Coordinate change listings:
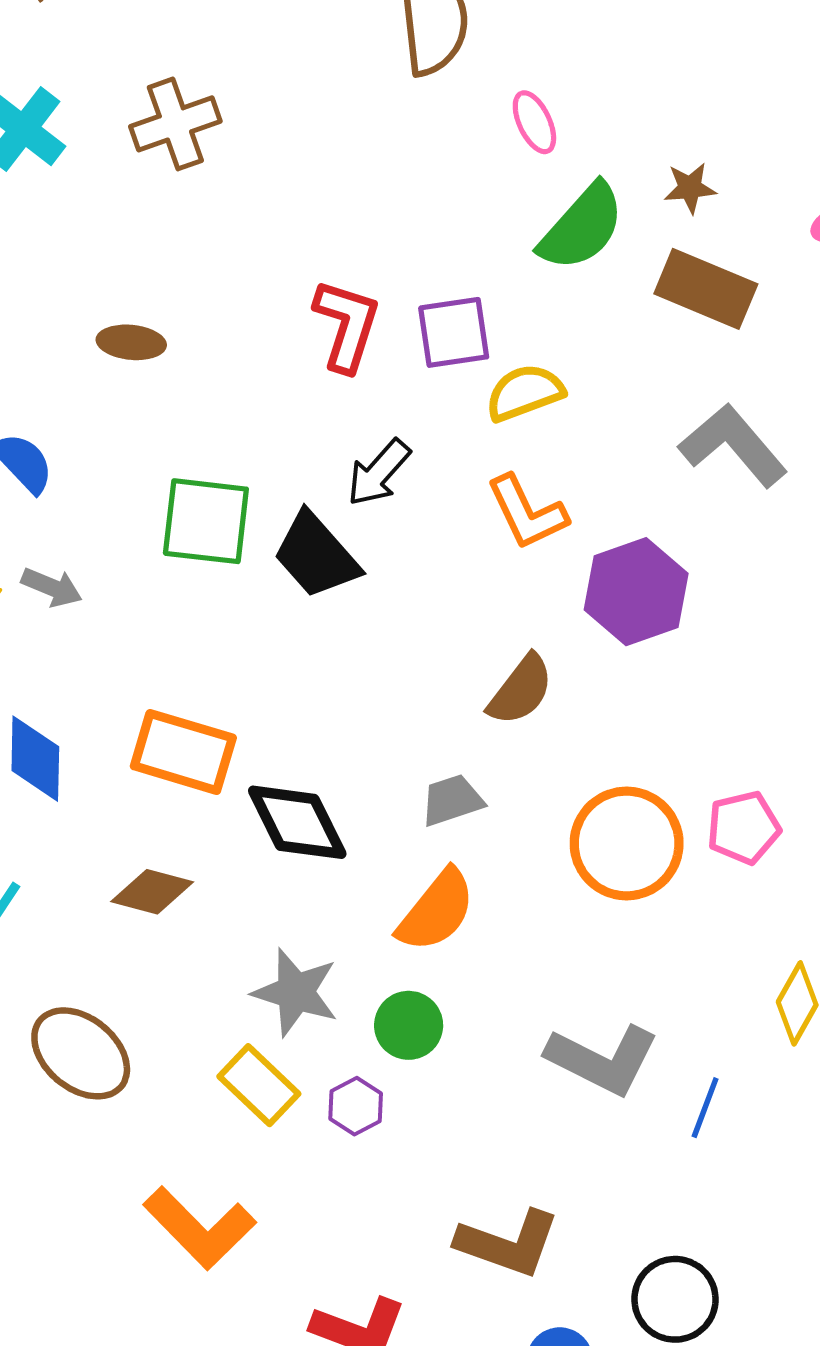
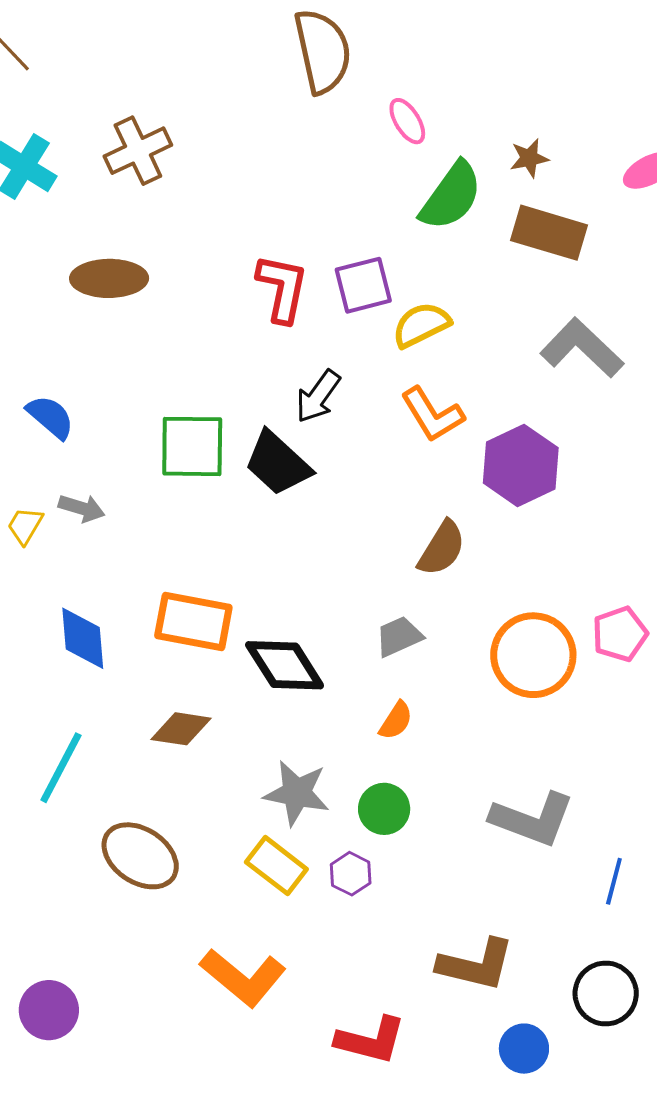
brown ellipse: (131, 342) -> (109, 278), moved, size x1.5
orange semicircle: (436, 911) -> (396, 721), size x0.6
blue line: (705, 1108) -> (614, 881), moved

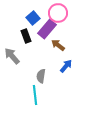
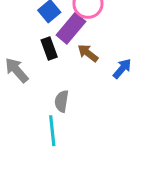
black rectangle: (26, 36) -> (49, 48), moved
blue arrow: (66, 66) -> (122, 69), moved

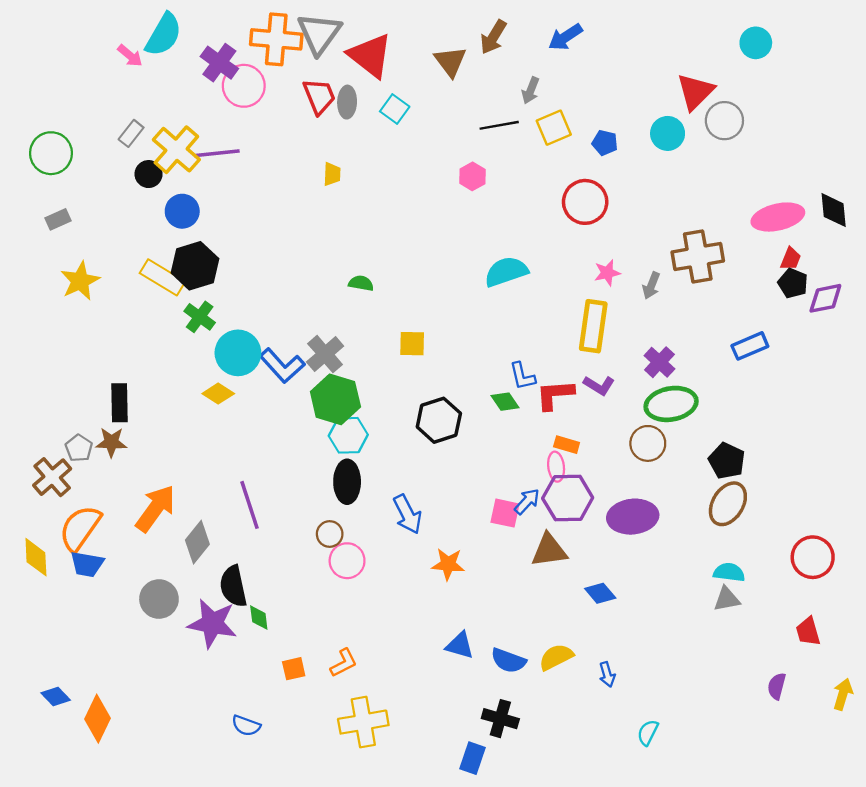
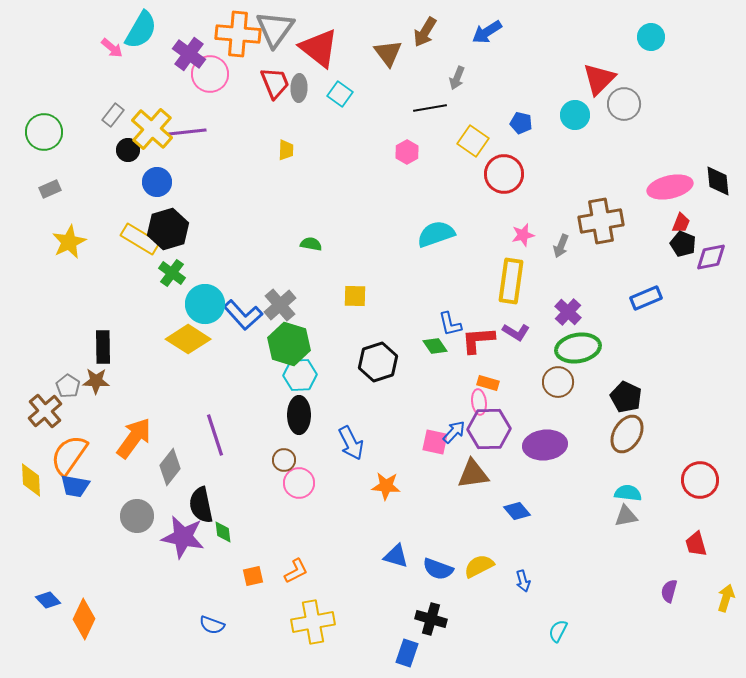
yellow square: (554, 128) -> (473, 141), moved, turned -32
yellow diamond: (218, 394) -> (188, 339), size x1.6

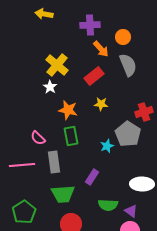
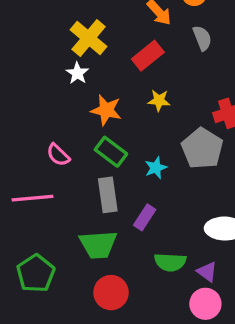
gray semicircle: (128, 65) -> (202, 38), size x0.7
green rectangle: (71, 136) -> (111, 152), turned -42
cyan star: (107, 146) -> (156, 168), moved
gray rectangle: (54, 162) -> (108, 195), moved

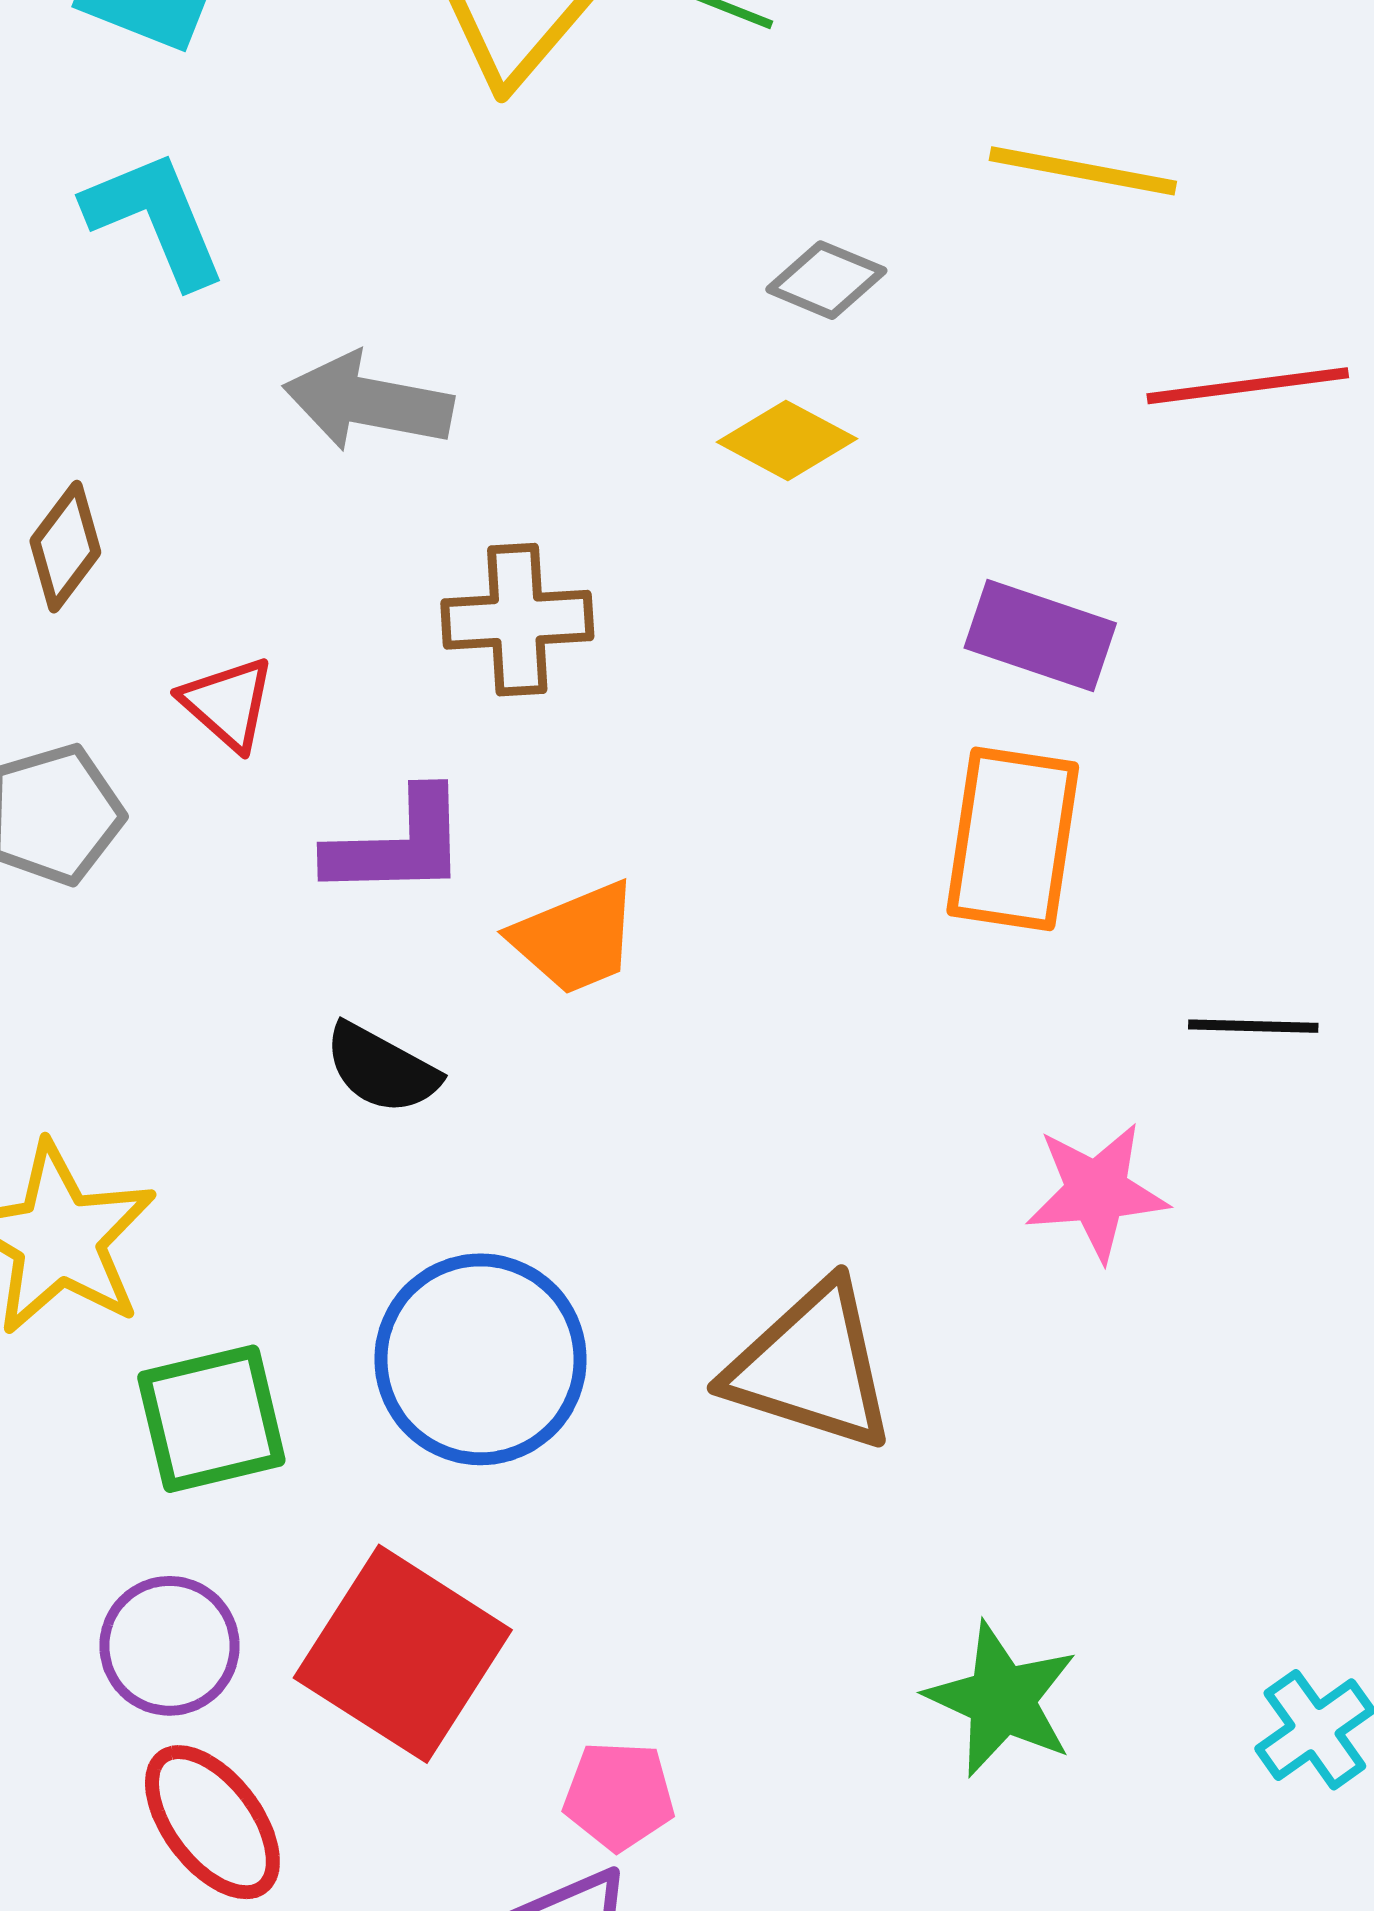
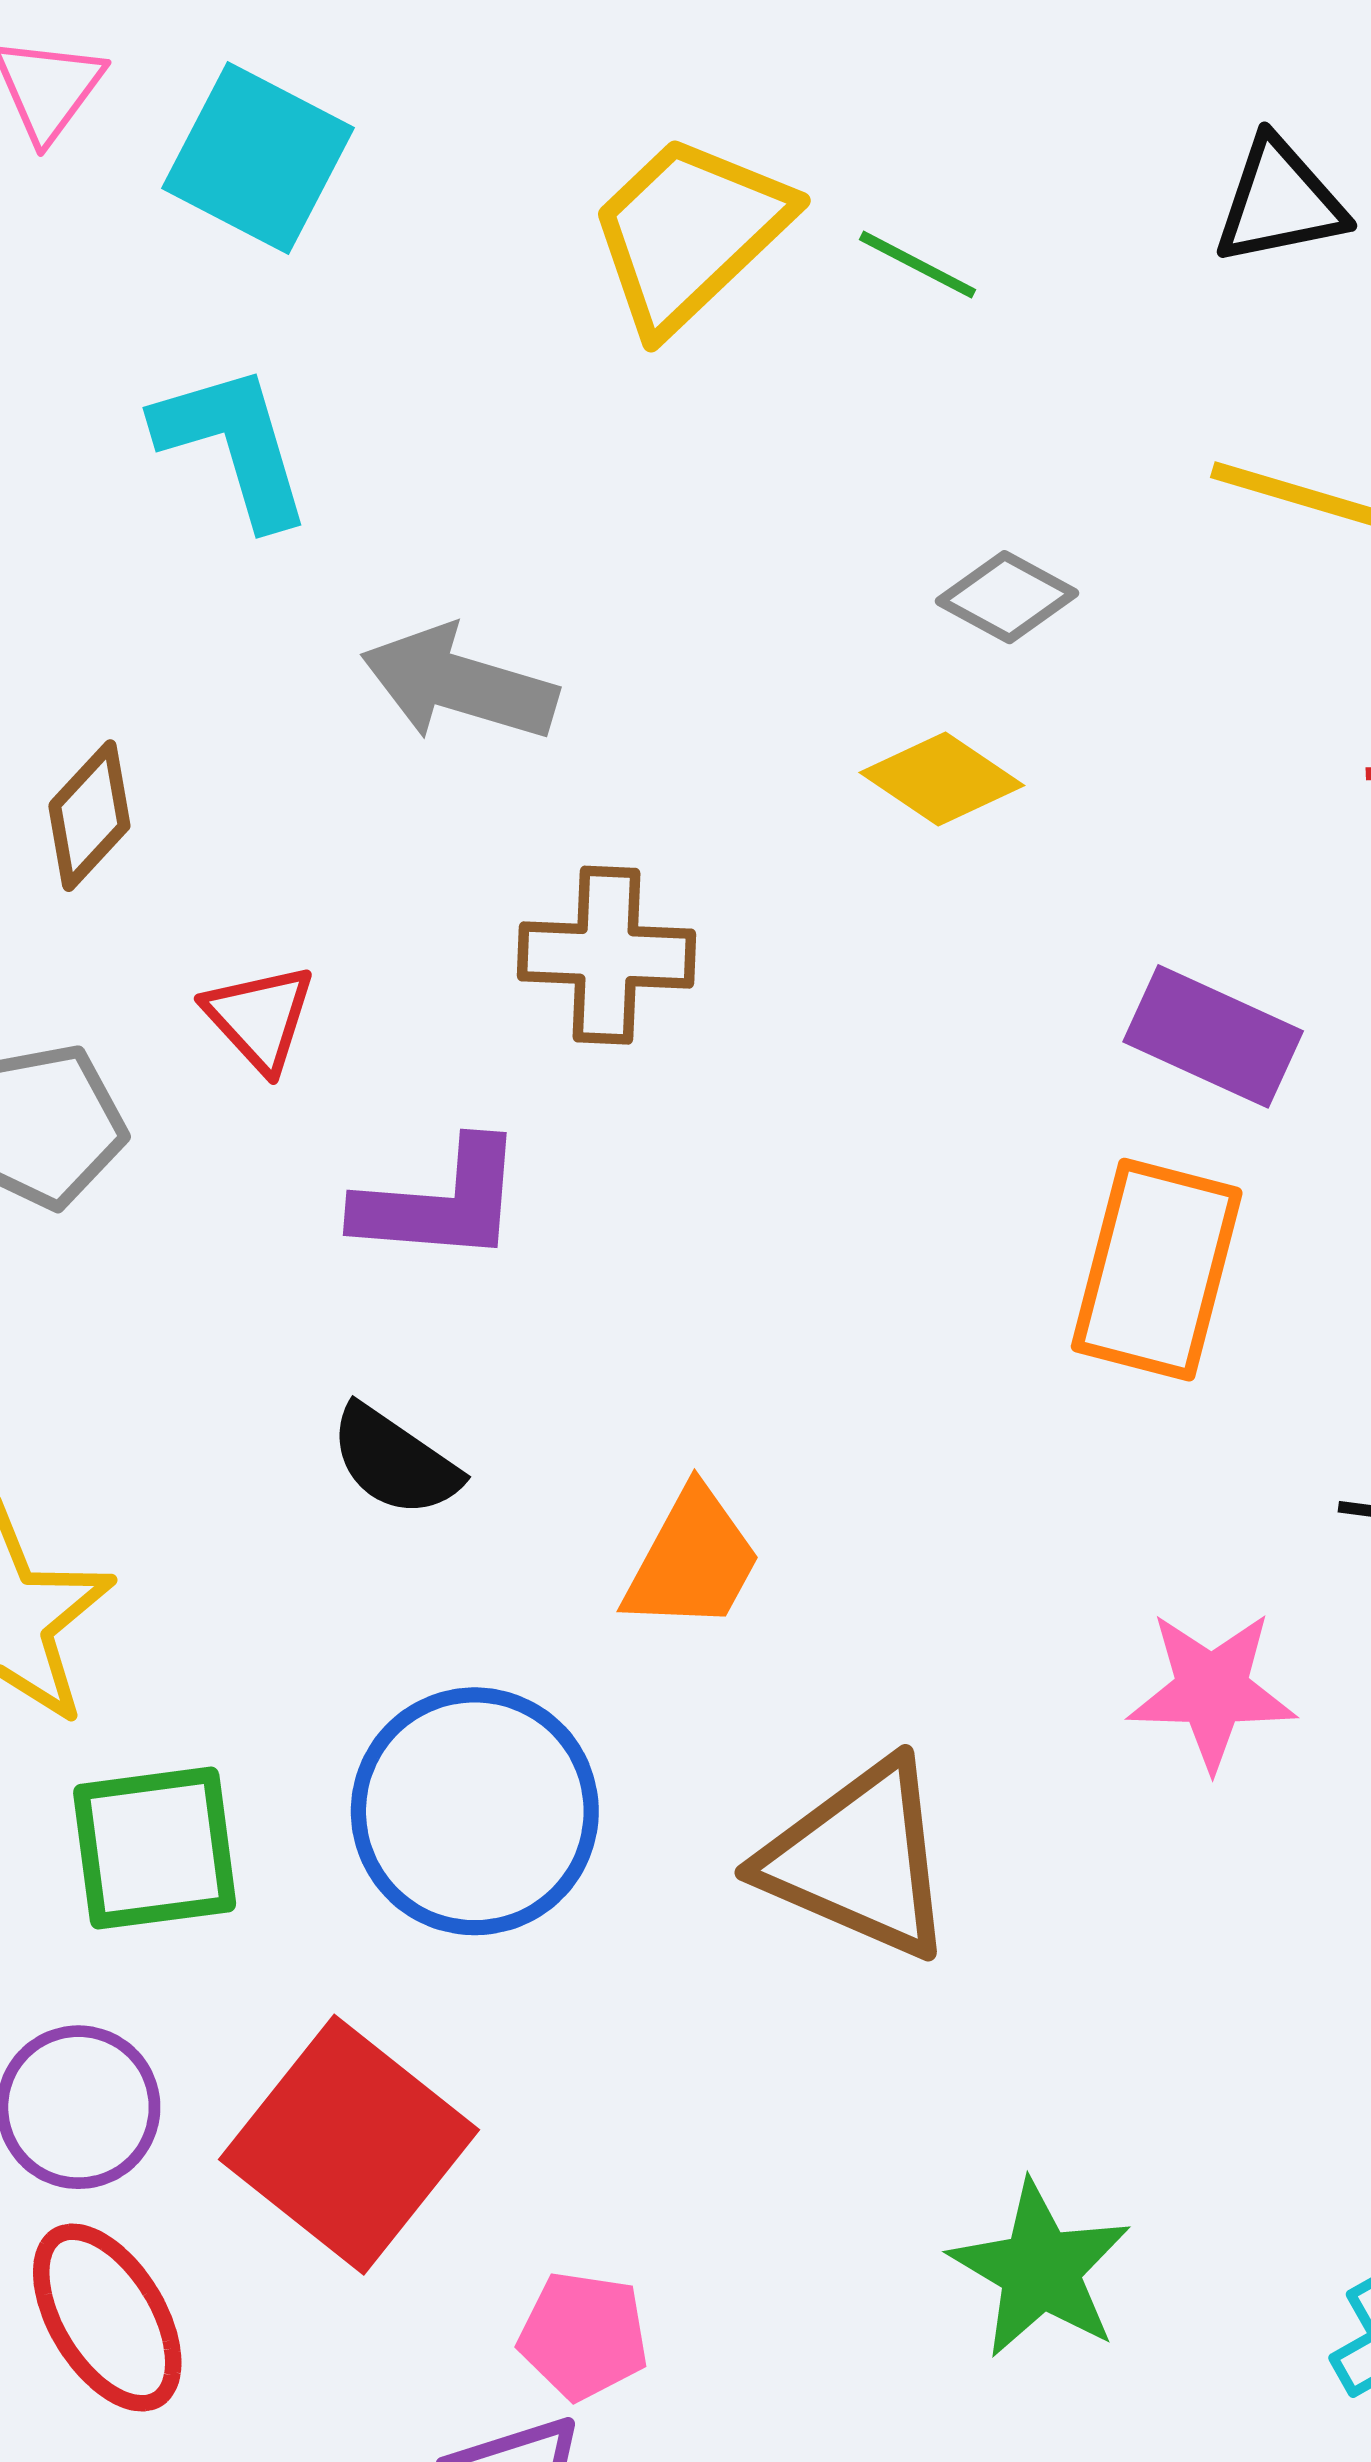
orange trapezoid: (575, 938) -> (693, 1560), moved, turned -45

AIM OF THE EXERCISE
Copy each line above exactly, with no images.

OUTPUT FOR THIS TASK
brown ellipse: (131, 342) -> (109, 278), moved, size x1.5
orange semicircle: (436, 911) -> (396, 721), size x0.6
blue line: (705, 1108) -> (614, 881), moved

black rectangle: (26, 36) -> (49, 48), moved
blue arrow: (66, 66) -> (122, 69), moved

yellow square: (554, 128) -> (473, 141), moved, turned -32
yellow diamond: (218, 394) -> (188, 339), size x1.6

gray semicircle: (128, 65) -> (202, 38), size x0.7
green rectangle: (71, 136) -> (111, 152), turned -42
cyan star: (107, 146) -> (156, 168), moved
gray rectangle: (54, 162) -> (108, 195), moved

orange trapezoid: (575, 938) -> (693, 1560), moved, turned -45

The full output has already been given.